Instructions for the task: Using the listing below, copy every line that mentions "green".

*** Opening of Data supplied ***

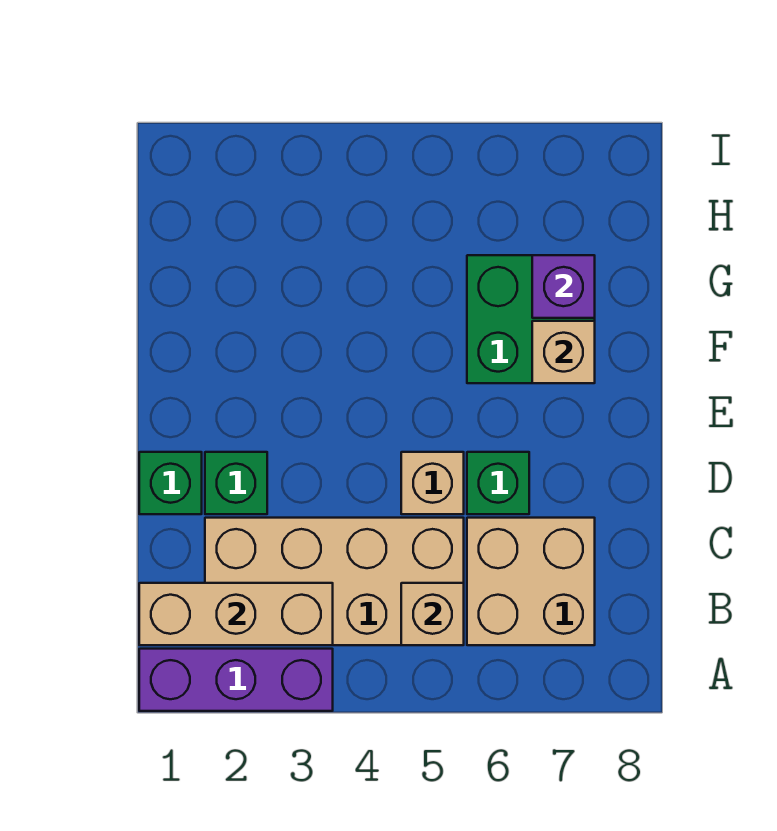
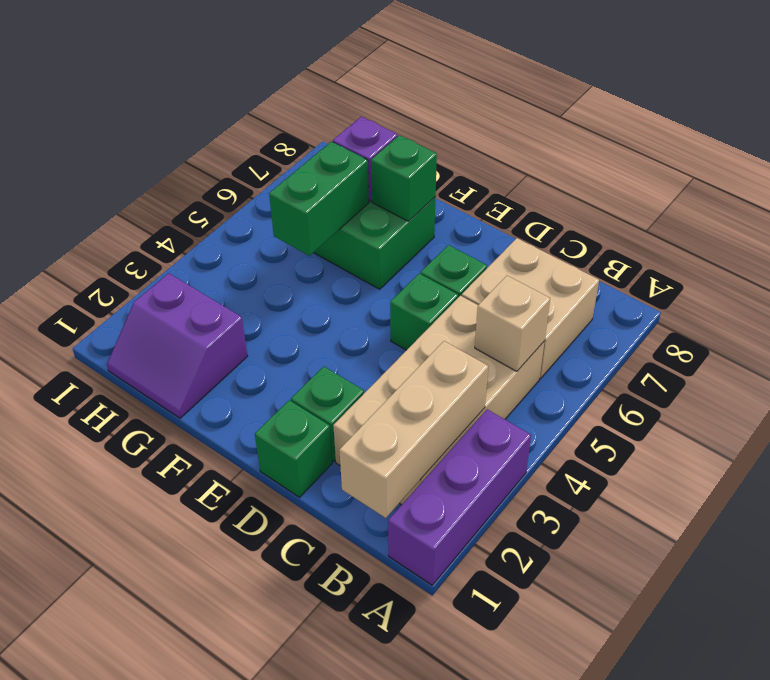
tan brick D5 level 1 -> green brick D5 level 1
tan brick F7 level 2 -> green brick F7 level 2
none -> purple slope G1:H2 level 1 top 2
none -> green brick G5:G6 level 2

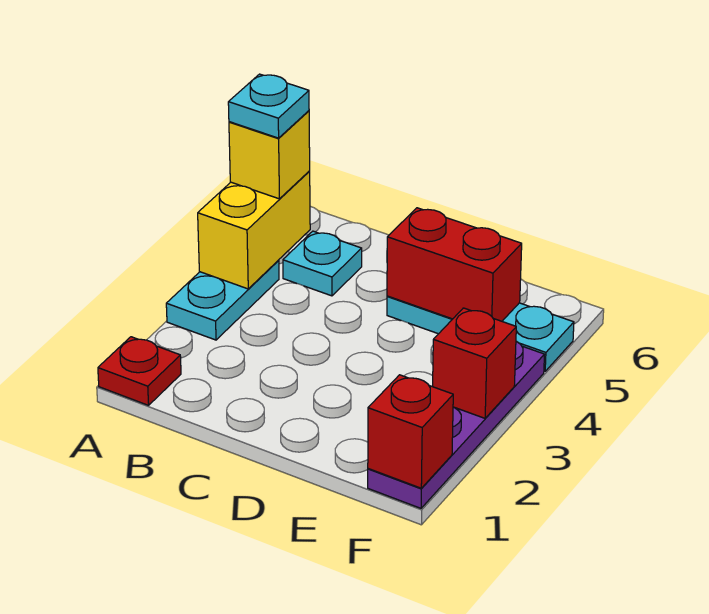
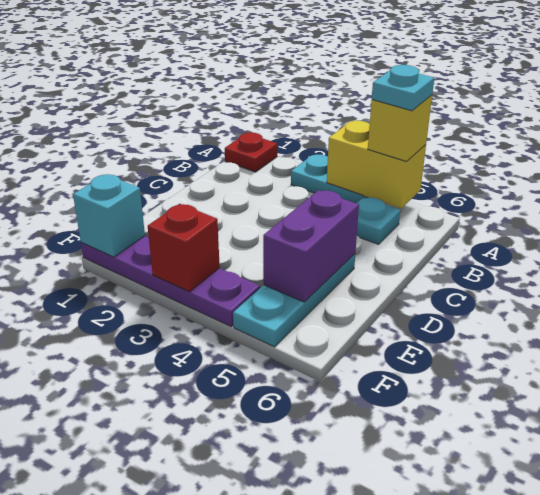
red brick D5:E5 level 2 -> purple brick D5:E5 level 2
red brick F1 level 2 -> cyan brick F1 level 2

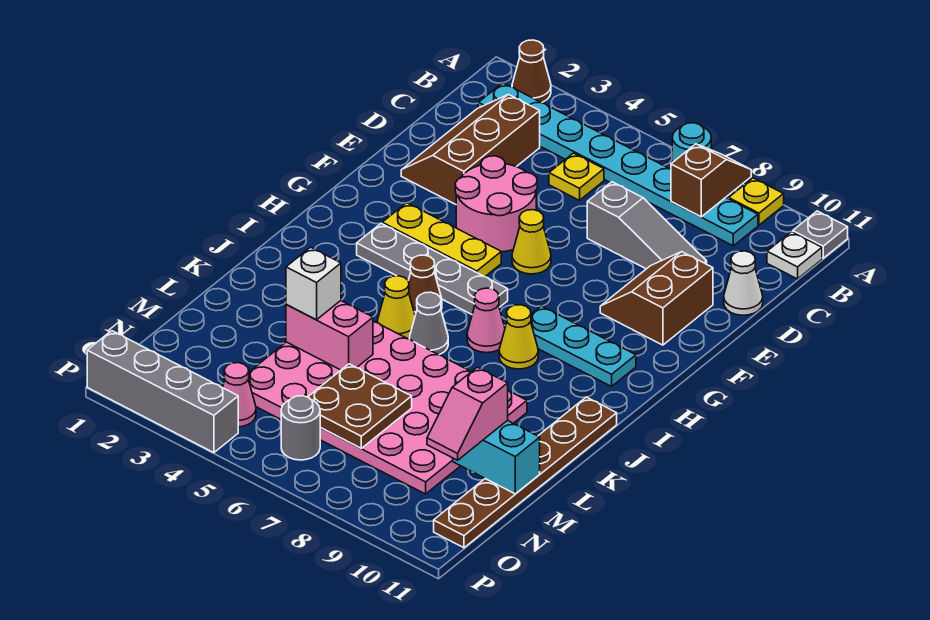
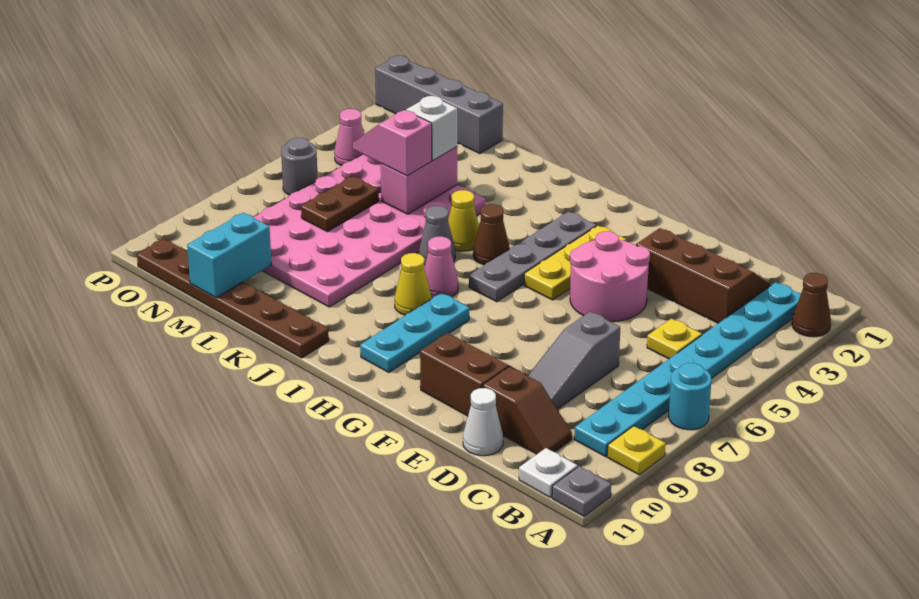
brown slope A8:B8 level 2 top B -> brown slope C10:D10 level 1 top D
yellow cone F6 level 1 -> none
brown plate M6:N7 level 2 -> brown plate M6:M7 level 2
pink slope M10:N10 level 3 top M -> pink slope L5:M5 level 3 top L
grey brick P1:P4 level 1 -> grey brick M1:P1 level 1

*** Close of Data supplied ***

Exercise response:
tan brick D5 level 1 -> green brick D5 level 1
tan brick F7 level 2 -> green brick F7 level 2
none -> green brick G5:G6 level 2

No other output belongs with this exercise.